*** Opening DATA EXCERPTS ***

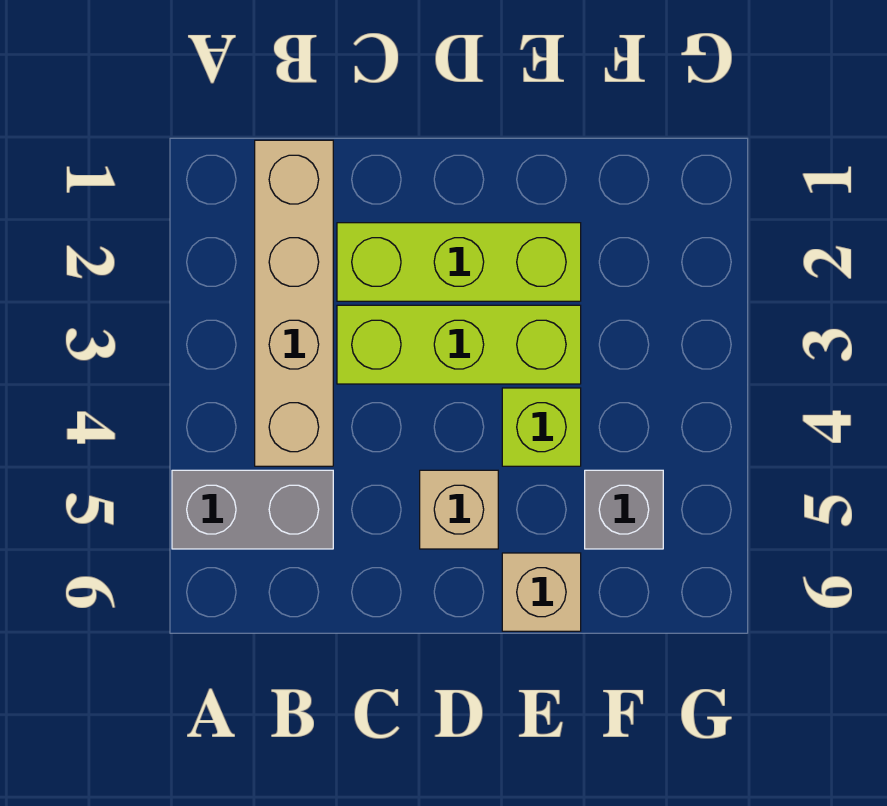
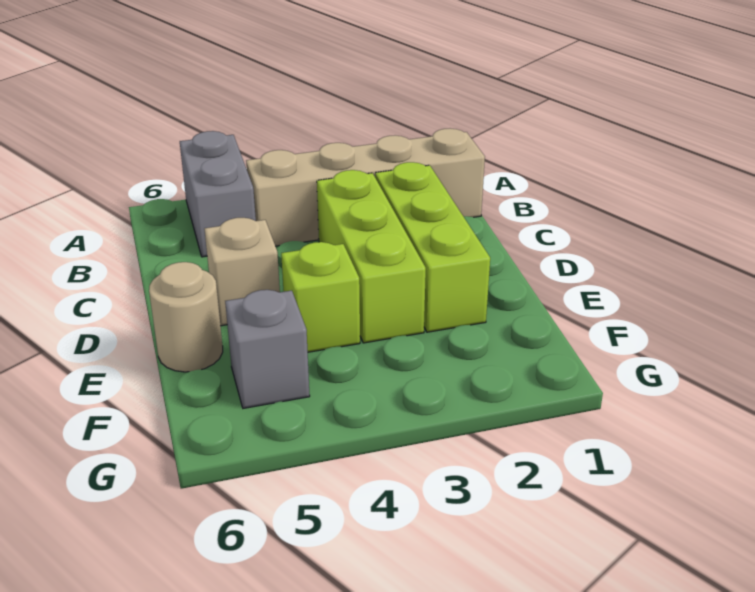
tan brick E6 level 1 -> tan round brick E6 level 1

*** Closing DATA EXCERPTS ***
*** Opening DATA EXCERPTS ***

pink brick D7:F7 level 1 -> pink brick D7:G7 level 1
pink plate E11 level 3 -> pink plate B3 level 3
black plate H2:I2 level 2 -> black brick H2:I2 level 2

*** Closing DATA EXCERPTS ***

__REQUIRED WORK__:
Report back every line of the entries in which "brick" occurs.

__ANSWER__:
tan brick E6 level 1 -> tan round brick E6 level 1
pink brick D7:F7 level 1 -> pink brick D7:G7 level 1
black plate H2:I2 level 2 -> black brick H2:I2 level 2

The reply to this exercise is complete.